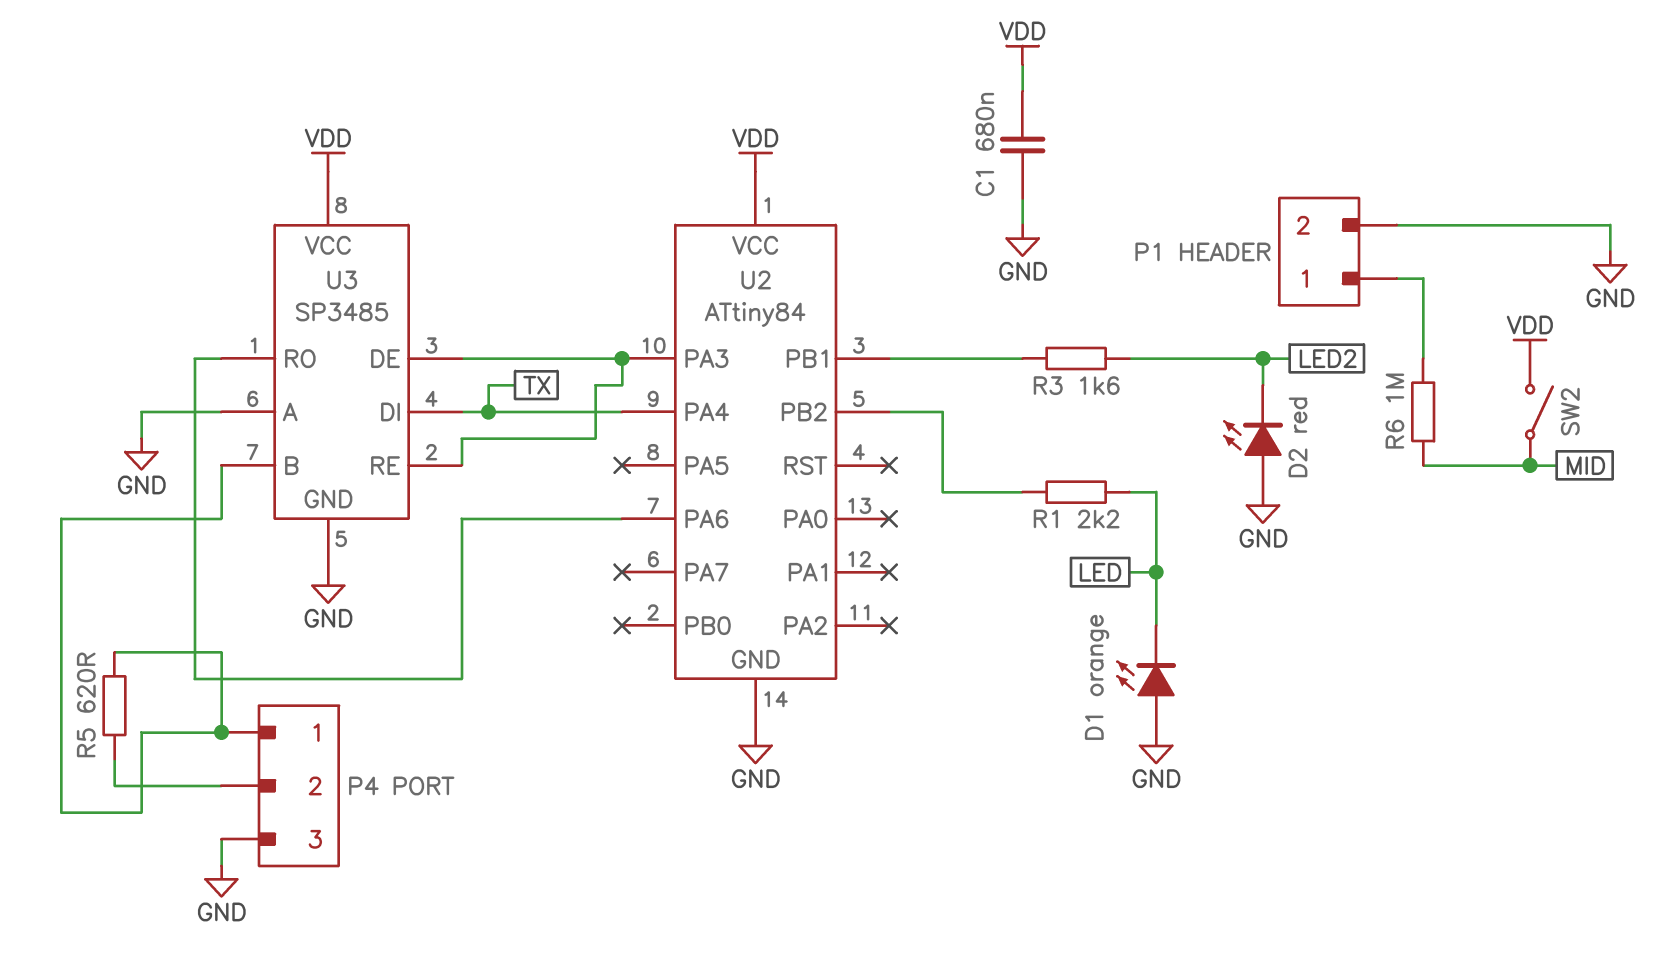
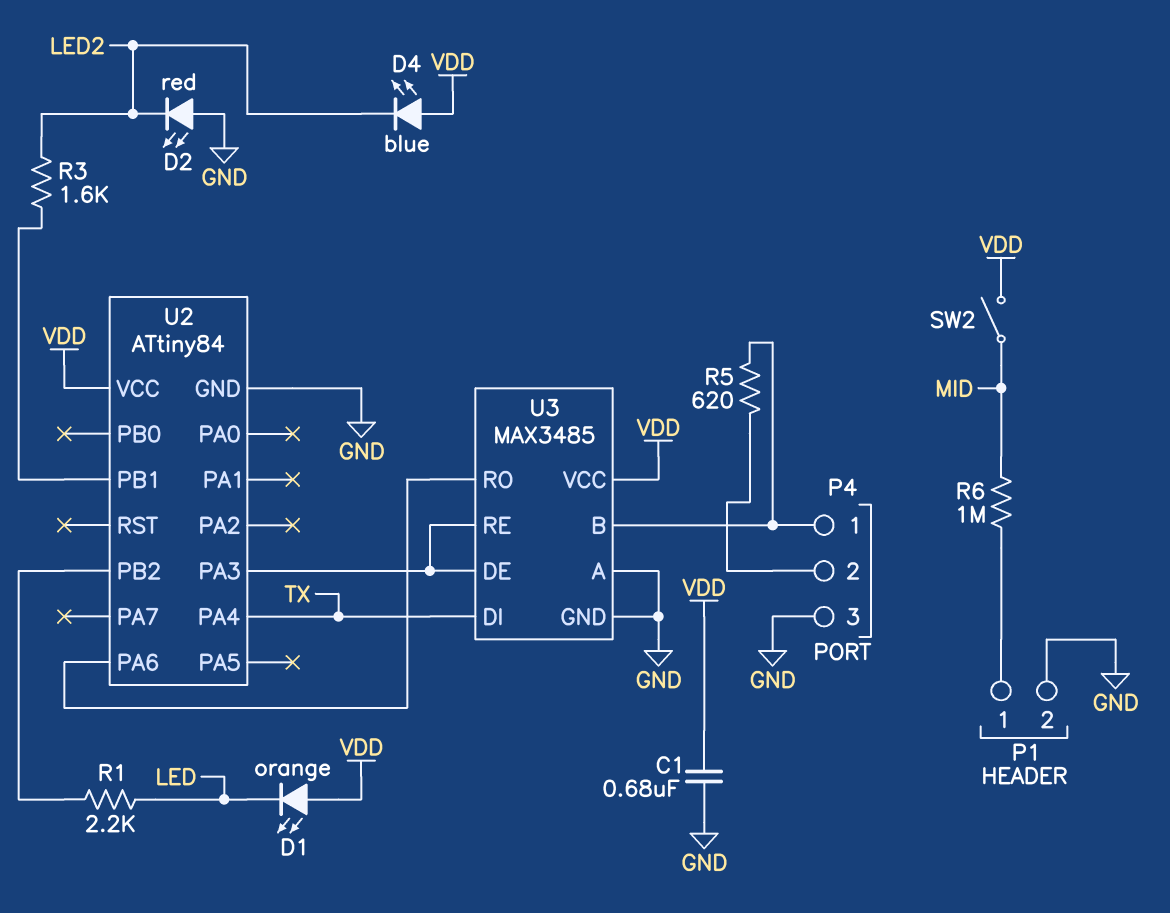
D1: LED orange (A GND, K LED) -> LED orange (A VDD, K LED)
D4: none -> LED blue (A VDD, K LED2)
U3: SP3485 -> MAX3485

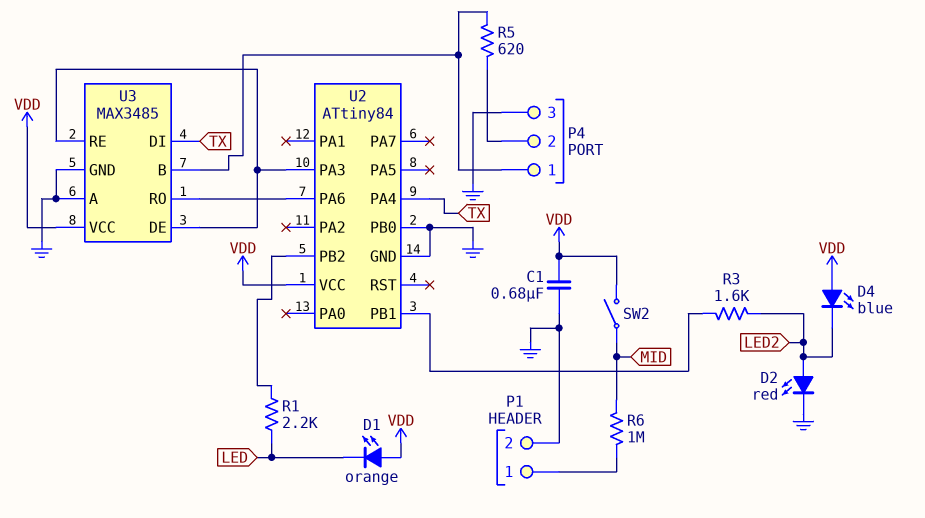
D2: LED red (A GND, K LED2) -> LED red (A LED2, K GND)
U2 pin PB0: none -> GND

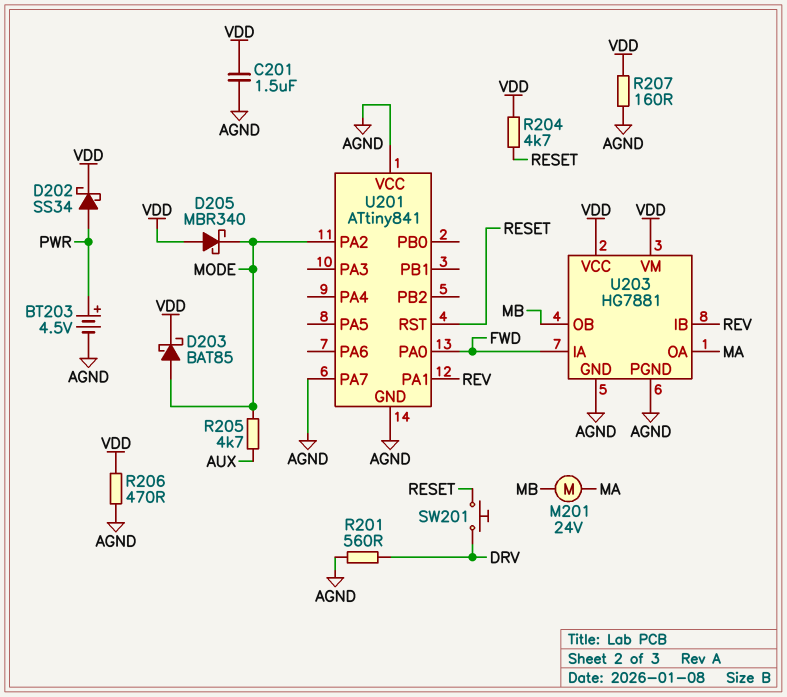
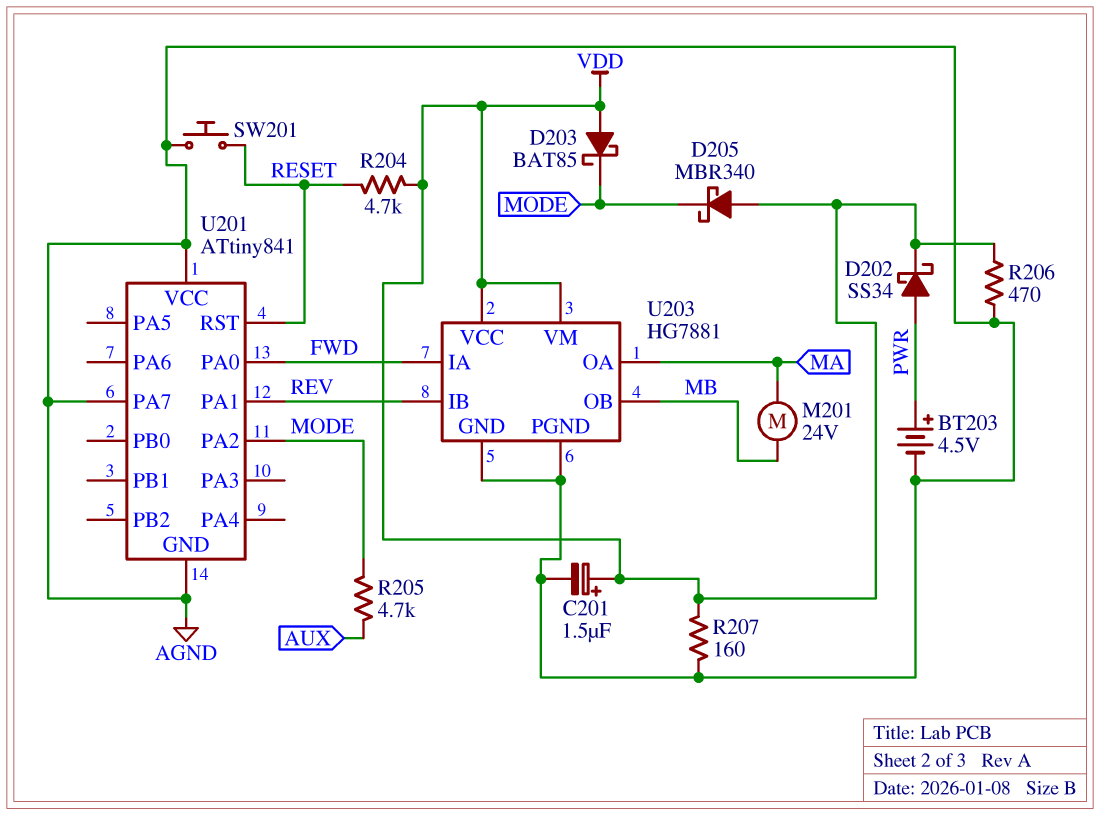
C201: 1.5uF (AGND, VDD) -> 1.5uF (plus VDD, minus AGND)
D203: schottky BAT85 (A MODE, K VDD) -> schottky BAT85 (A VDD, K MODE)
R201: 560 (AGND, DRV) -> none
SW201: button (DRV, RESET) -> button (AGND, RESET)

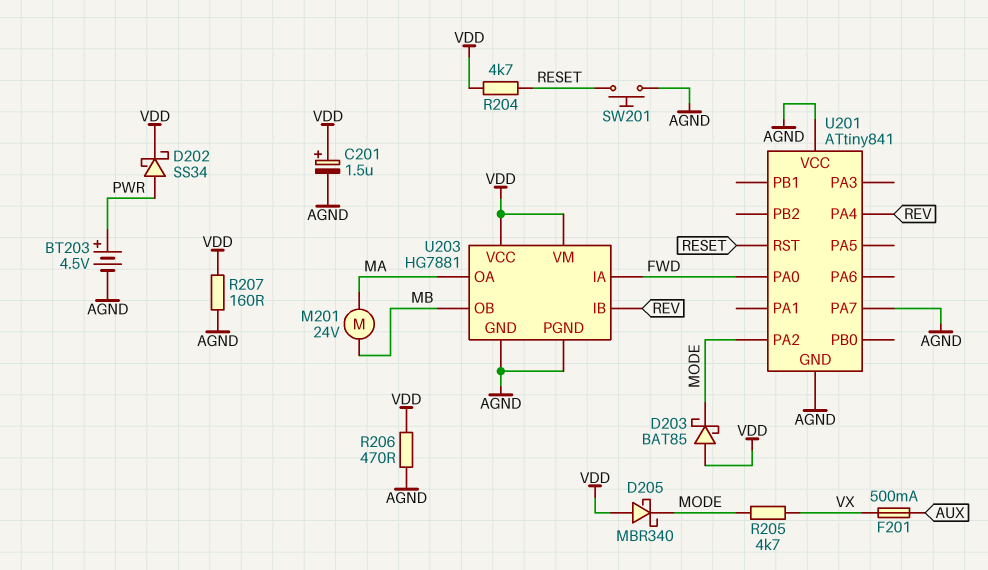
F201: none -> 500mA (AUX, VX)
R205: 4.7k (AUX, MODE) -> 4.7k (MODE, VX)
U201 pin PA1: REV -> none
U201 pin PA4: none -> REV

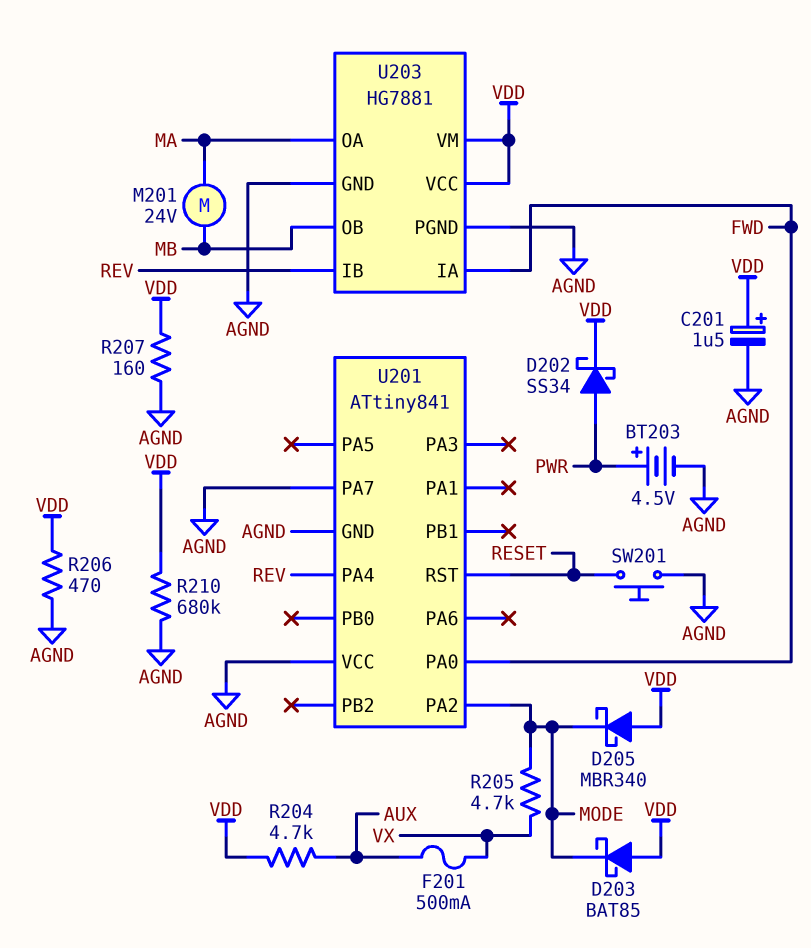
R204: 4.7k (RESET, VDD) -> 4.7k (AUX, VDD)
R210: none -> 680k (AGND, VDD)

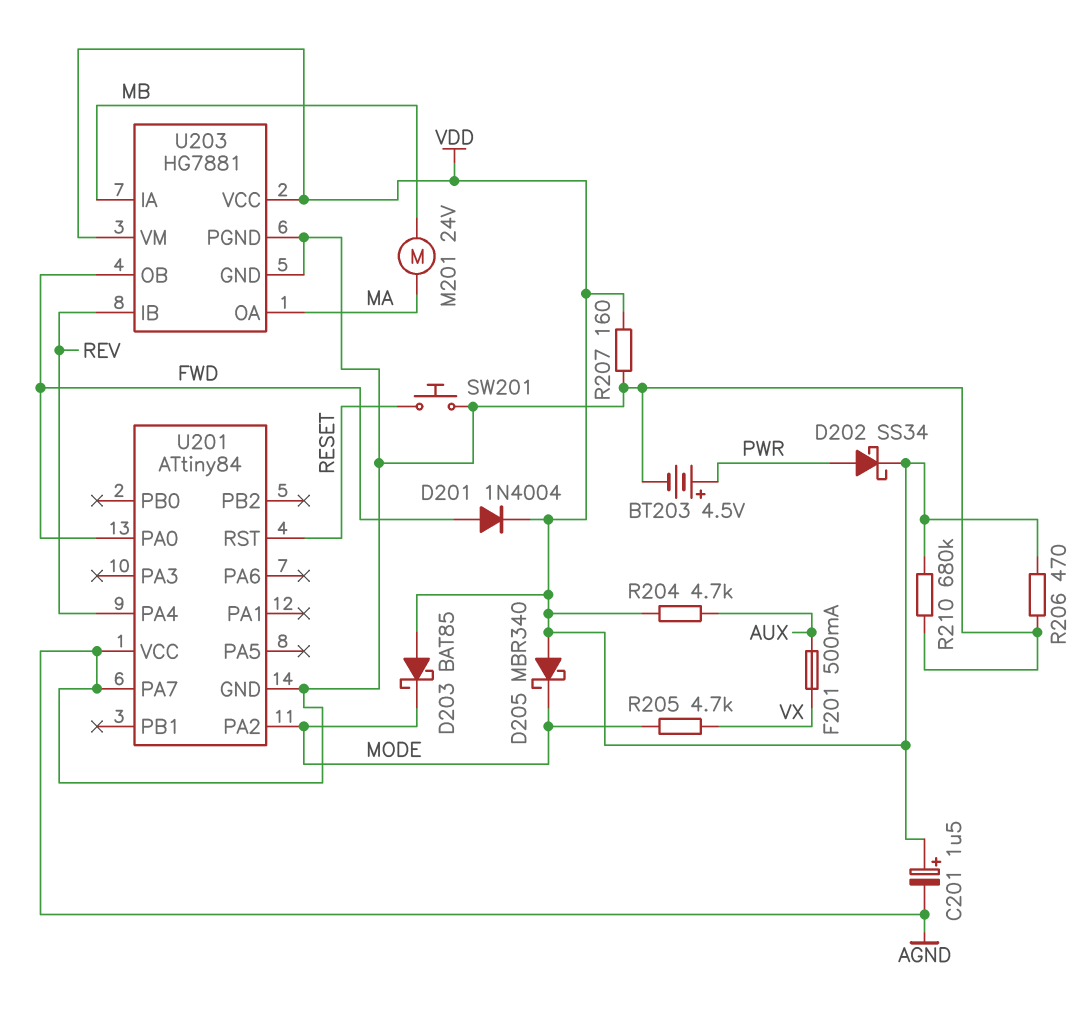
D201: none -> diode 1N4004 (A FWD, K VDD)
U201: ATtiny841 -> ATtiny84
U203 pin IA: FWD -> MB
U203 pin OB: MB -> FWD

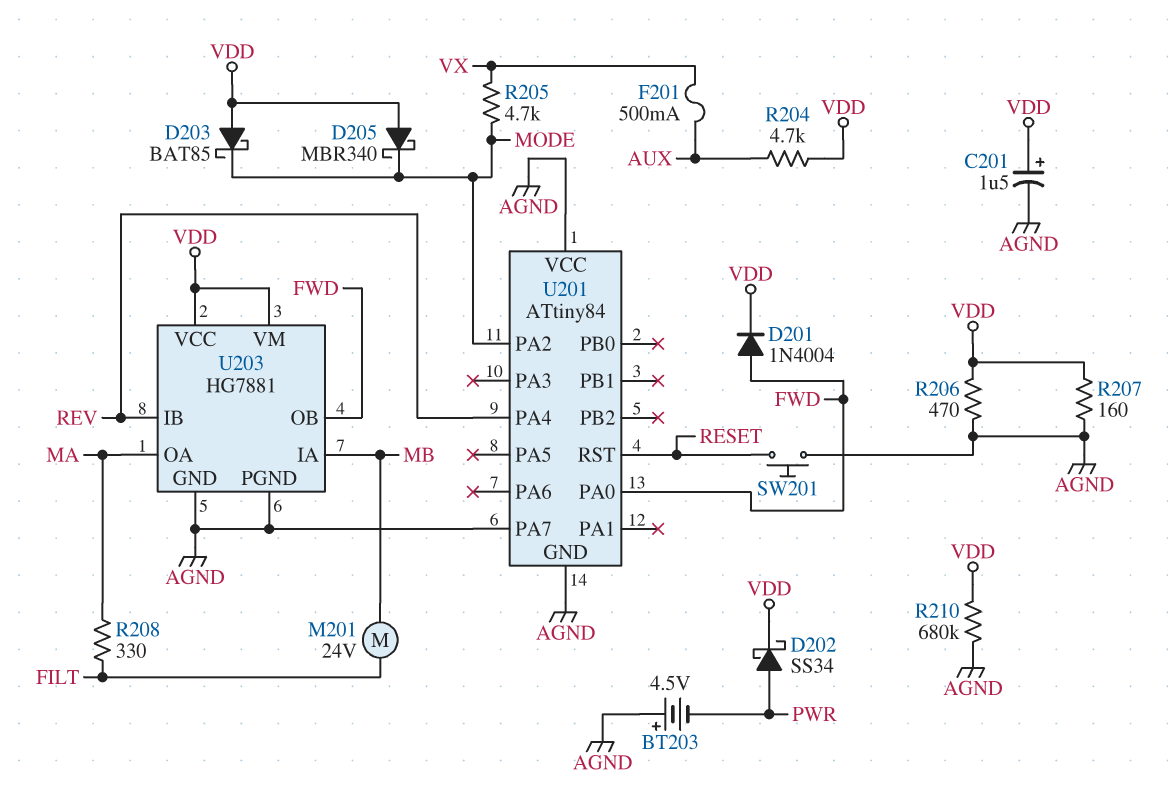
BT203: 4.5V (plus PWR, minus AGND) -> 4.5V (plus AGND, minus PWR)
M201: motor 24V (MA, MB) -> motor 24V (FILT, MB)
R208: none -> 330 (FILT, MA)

+-------+

Exercise prompt. Say again, exactly, only those lines of the records that run from the start through the line with "U2 pin PB0: none -> GND". Pictures are to be skipped.

Written response.
D1: LED orange (A GND, K LED) -> LED orange (A VDD, K LED)
D4: none -> LED blue (A VDD, K LED2)
U3: SP3485 -> MAX3485

D2: LED red (A GND, K LED2) -> LED red (A LED2, K GND)
U2 pin PB0: none -> GND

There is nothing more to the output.